Provided data:
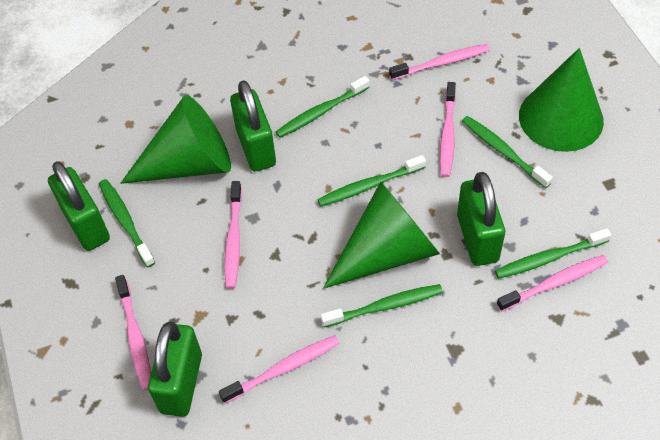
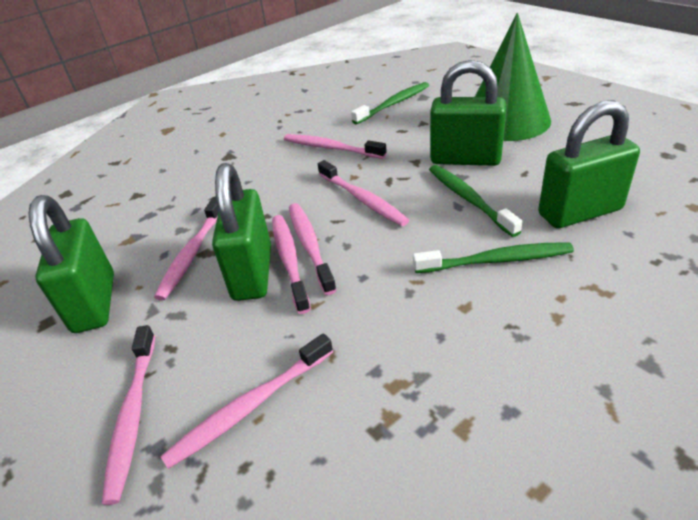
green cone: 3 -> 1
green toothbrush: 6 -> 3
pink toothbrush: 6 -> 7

...

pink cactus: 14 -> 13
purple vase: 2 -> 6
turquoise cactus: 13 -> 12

Directive: Which lines of the data include "toothbrush"? Copy each of them.

Answer area:
green toothbrush: 6 -> 3
pink toothbrush: 6 -> 7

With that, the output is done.